## Given records:

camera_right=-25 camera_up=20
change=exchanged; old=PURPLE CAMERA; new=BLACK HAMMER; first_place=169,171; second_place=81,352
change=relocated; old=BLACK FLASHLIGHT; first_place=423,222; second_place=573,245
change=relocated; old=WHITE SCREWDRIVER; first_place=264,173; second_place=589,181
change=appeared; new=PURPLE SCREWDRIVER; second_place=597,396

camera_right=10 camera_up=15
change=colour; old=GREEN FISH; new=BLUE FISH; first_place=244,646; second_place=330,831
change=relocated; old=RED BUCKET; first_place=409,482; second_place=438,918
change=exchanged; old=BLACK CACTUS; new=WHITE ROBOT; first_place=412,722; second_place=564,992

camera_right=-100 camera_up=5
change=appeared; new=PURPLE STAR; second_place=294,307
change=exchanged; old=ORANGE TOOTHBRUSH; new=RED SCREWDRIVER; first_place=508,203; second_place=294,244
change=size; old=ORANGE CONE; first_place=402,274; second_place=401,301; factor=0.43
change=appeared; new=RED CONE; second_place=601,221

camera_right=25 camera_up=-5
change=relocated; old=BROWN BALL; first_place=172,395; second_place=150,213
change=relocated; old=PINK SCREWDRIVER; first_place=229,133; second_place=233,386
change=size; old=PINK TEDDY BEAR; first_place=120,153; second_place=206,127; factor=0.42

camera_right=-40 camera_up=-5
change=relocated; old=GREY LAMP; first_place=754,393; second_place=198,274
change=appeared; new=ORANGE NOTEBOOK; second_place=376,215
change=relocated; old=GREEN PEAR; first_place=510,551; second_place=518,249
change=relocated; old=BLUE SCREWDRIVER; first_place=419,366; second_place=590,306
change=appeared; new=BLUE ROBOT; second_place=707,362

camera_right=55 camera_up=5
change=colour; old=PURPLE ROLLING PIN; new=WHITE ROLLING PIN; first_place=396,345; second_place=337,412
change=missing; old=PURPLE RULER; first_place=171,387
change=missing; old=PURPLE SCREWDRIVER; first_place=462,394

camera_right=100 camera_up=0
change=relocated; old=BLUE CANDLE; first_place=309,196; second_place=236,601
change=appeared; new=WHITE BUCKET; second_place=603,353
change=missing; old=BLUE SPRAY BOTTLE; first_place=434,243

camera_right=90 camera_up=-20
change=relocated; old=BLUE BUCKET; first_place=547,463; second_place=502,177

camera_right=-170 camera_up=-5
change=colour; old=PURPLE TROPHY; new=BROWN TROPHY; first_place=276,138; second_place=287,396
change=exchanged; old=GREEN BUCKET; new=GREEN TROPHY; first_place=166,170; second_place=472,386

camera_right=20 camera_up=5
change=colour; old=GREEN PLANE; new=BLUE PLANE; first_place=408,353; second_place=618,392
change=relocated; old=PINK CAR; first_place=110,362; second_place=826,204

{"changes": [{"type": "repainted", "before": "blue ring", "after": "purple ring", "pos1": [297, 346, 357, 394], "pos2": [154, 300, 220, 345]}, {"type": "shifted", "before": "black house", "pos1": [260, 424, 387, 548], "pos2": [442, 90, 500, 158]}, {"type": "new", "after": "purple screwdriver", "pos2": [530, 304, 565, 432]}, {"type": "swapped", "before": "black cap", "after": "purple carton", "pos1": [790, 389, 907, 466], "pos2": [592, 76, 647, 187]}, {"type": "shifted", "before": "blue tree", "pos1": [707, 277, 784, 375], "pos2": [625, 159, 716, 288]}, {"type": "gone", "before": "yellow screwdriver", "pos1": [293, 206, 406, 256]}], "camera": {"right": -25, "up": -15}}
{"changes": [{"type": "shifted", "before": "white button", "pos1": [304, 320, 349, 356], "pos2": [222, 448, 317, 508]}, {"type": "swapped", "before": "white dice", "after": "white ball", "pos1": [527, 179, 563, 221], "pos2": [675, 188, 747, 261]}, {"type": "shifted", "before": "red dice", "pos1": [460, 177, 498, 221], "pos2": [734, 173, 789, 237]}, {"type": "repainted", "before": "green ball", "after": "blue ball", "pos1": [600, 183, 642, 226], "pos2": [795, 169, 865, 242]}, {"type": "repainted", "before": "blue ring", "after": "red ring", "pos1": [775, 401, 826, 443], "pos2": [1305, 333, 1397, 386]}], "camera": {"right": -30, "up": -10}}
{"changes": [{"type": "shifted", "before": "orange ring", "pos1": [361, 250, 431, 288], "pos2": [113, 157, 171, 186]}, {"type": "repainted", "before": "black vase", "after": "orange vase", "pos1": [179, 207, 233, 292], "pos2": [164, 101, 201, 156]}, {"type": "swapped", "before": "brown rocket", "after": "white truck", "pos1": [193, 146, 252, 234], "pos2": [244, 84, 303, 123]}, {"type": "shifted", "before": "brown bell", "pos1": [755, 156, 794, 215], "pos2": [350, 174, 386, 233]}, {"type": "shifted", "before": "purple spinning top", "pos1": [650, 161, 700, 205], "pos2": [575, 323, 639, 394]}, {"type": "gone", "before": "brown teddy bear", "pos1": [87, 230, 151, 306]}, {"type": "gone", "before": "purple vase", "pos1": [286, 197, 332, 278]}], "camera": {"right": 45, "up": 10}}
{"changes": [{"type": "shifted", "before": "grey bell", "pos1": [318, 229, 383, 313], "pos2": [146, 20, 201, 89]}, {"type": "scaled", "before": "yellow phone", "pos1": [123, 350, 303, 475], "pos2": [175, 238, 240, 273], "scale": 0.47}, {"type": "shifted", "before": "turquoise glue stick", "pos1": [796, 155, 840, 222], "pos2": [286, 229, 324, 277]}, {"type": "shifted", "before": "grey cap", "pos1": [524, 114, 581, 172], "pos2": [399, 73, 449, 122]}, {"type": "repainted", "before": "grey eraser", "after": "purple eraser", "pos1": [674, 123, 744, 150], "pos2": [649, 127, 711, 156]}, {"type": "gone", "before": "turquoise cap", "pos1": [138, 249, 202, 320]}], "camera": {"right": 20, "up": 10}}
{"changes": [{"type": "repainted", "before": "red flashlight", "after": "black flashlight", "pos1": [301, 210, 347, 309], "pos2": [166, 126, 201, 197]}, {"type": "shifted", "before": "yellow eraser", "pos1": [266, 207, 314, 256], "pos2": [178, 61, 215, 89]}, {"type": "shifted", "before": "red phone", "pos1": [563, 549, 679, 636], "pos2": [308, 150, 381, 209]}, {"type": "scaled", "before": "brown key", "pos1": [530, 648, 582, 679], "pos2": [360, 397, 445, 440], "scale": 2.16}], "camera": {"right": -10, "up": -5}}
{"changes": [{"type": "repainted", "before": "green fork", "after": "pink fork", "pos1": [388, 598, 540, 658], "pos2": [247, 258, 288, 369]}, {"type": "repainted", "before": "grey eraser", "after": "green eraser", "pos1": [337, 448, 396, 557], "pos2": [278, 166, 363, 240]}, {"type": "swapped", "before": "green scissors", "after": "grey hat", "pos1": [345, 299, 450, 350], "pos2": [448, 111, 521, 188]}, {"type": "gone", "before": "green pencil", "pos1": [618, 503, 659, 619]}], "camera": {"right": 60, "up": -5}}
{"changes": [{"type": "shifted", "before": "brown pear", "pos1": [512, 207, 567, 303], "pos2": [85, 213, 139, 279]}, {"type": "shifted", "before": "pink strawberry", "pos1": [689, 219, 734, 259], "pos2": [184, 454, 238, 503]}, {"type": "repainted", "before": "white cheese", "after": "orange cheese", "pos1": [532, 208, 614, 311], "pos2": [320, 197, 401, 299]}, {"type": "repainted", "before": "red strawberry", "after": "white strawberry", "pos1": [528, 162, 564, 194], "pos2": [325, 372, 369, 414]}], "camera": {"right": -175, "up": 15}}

## Task instructions:
Print, unaltered, every line from the beginning of the material down to the line with "change=relocated; old=BLACK FLASHLIGHT;".

## Result of the exercise:
camera_right=-25 camera_up=20
change=exchanged; old=PURPLE CAMERA; new=BLACK HAMMER; first_place=169,171; second_place=81,352
change=relocated; old=BLACK FLASHLIGHT; first_place=423,222; second_place=573,245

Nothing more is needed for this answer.